What the exercise asks: Rescale the data from the line with "Provide the (x, y)" to the line with "cried (229, 263)" by rewriting every one of those lines in full. Multiply each answer coordinate by 1.95 and round to whole numbers with halves rounded up, and leave the pictures out.

Dataset records:
(begin)
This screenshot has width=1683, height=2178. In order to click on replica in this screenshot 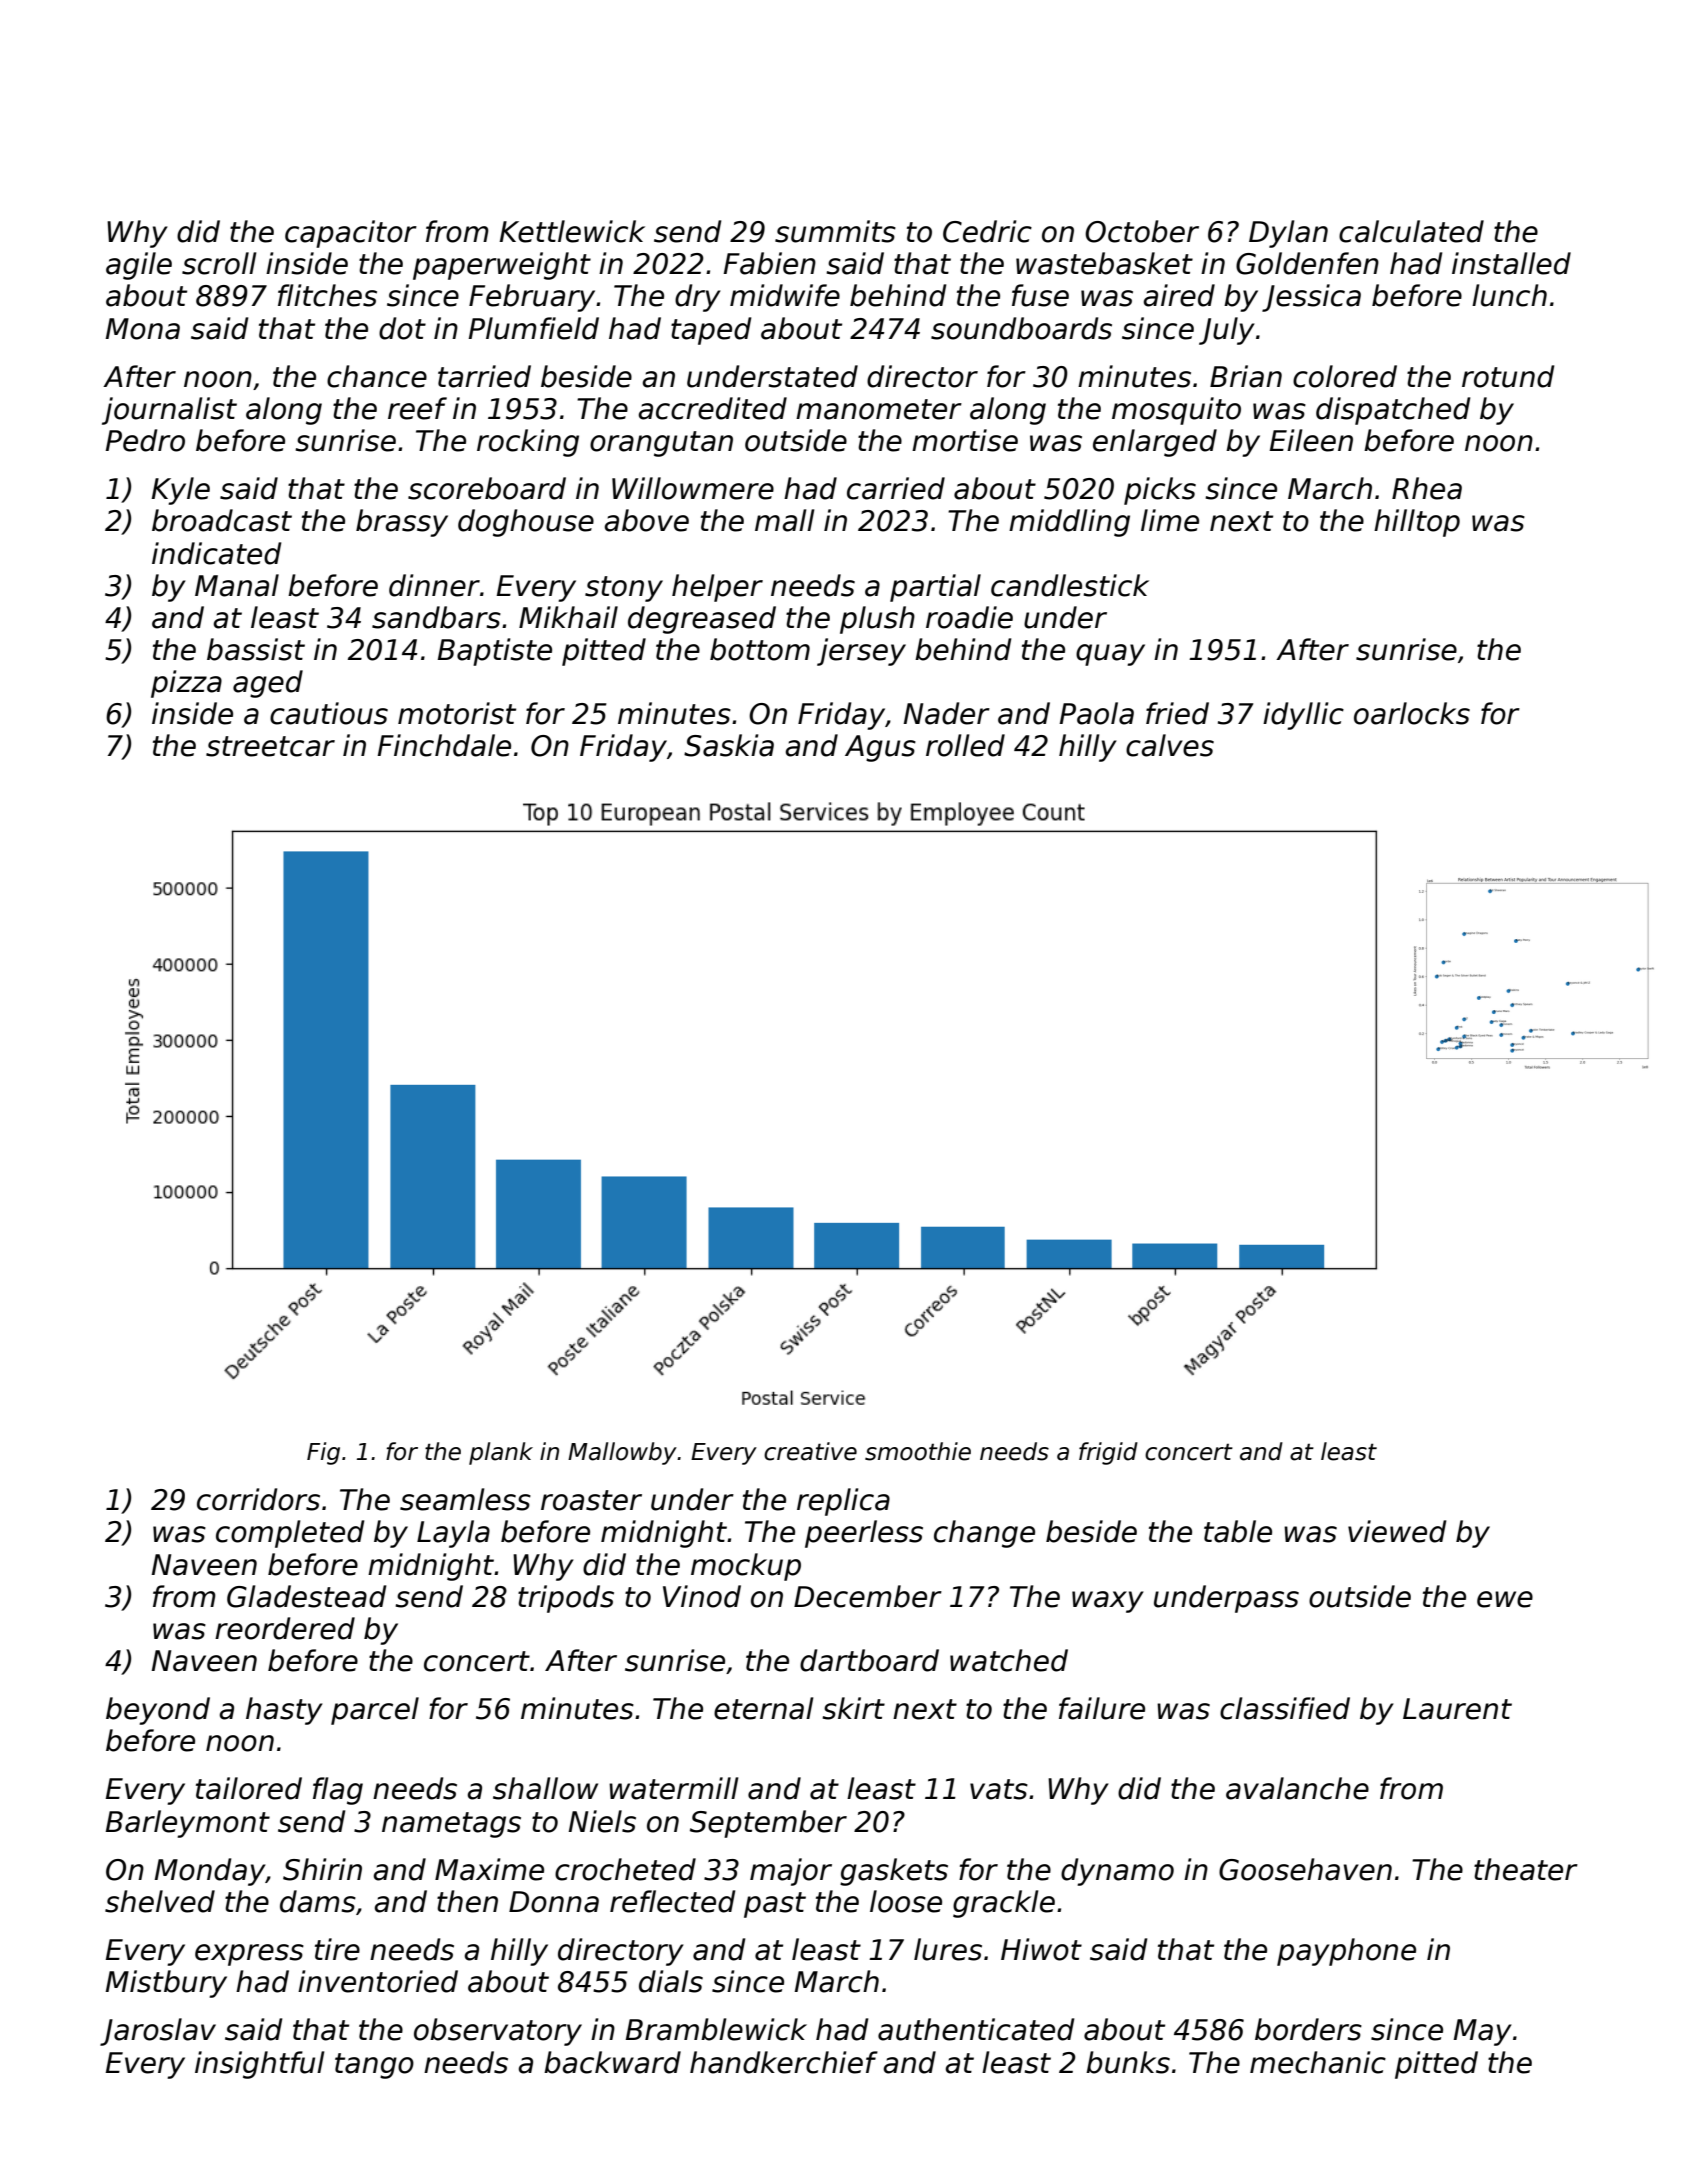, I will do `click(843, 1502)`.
(end)
(begin)
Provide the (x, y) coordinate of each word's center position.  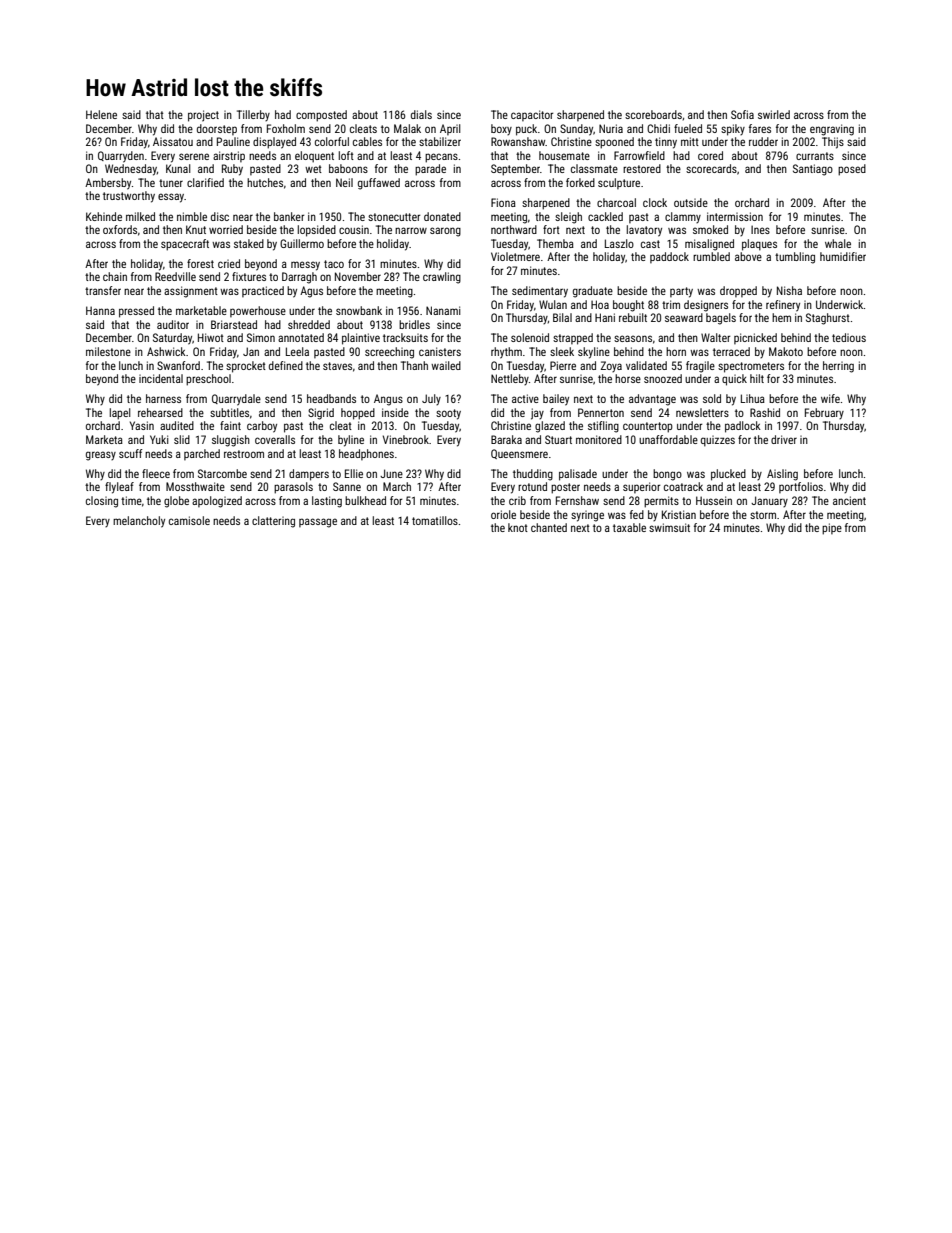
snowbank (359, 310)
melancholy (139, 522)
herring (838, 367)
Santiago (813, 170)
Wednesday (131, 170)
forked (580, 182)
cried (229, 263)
(end)
Answer to this exercise:
Provide the (x, y) coordinate of each word's center position.  
snowbank (700, 605)
melancholy (271, 1018)
herring (1634, 716)
Santiago (1585, 332)
Wednesday (255, 332)
forked (1131, 355)
cried (447, 513)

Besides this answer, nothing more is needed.